What you have to do
Although the data below holds other lines too, output only those from the line with "LCD pin SDA: D4 -> none" up to and including the line with "KEYS pin K3: D0 -> 3V3", exactly as they appear.

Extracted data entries

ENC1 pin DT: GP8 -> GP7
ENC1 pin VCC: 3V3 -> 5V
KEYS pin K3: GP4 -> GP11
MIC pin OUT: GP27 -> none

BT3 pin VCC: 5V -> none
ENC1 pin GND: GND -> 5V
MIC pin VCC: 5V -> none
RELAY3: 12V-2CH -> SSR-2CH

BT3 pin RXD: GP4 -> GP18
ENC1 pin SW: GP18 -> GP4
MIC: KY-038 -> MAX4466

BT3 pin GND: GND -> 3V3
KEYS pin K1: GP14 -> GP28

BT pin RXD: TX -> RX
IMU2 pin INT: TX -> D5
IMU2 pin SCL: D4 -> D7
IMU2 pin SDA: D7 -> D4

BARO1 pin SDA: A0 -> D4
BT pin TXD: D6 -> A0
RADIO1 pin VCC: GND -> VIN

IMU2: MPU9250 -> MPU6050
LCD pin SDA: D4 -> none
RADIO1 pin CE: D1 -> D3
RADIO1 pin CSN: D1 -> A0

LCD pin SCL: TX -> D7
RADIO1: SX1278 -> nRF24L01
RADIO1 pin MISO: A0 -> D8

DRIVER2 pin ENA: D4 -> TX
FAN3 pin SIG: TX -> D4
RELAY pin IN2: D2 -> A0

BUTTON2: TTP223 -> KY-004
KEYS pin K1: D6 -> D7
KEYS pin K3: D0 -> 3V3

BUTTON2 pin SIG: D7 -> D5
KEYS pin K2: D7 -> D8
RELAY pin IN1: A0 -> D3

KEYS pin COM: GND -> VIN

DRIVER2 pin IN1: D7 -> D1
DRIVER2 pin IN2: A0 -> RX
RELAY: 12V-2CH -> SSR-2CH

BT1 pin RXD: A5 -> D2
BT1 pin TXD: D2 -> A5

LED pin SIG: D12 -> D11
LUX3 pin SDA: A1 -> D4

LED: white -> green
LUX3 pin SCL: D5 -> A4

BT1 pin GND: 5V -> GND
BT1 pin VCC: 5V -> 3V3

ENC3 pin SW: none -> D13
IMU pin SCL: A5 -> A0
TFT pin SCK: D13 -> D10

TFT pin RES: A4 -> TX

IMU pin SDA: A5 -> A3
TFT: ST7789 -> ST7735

Your solution
LCD pin SDA: D4 -> none
RADIO1 pin CE: D1 -> D3
RADIO1 pin CSN: D1 -> A0

LCD pin SCL: TX -> D7
RADIO1: SX1278 -> nRF24L01
RADIO1 pin MISO: A0 -> D8

DRIVER2 pin ENA: D4 -> TX
FAN3 pin SIG: TX -> D4
RELAY pin IN2: D2 -> A0

BUTTON2: TTP223 -> KY-004
KEYS pin K1: D6 -> D7
KEYS pin K3: D0 -> 3V3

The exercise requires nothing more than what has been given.